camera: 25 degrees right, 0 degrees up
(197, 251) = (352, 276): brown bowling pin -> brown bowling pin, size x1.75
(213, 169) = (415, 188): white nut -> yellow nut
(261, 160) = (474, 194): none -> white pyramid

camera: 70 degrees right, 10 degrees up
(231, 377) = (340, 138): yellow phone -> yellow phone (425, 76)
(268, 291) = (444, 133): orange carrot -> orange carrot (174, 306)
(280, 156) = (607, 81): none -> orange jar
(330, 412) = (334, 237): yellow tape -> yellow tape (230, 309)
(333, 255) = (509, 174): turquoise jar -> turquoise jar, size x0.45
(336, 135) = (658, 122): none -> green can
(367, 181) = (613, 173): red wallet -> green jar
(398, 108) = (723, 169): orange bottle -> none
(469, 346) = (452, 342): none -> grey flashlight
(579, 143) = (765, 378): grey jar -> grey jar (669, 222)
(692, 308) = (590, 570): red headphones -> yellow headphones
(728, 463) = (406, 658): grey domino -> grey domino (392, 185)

────────────────────

| Exercise objective |
The required output is every line above from the one with "(268, 291) = (444, 133): orange" down to the one with "(336, 135) = (658, 122): none -> green can", restated word for word, ends included.

| Response to this exercise |
(268, 291) = (444, 133): orange carrot -> orange carrot (174, 306)
(280, 156) = (607, 81): none -> orange jar
(330, 412) = (334, 237): yellow tape -> yellow tape (230, 309)
(333, 255) = (509, 174): turquoise jar -> turquoise jar, size x0.45
(336, 135) = (658, 122): none -> green can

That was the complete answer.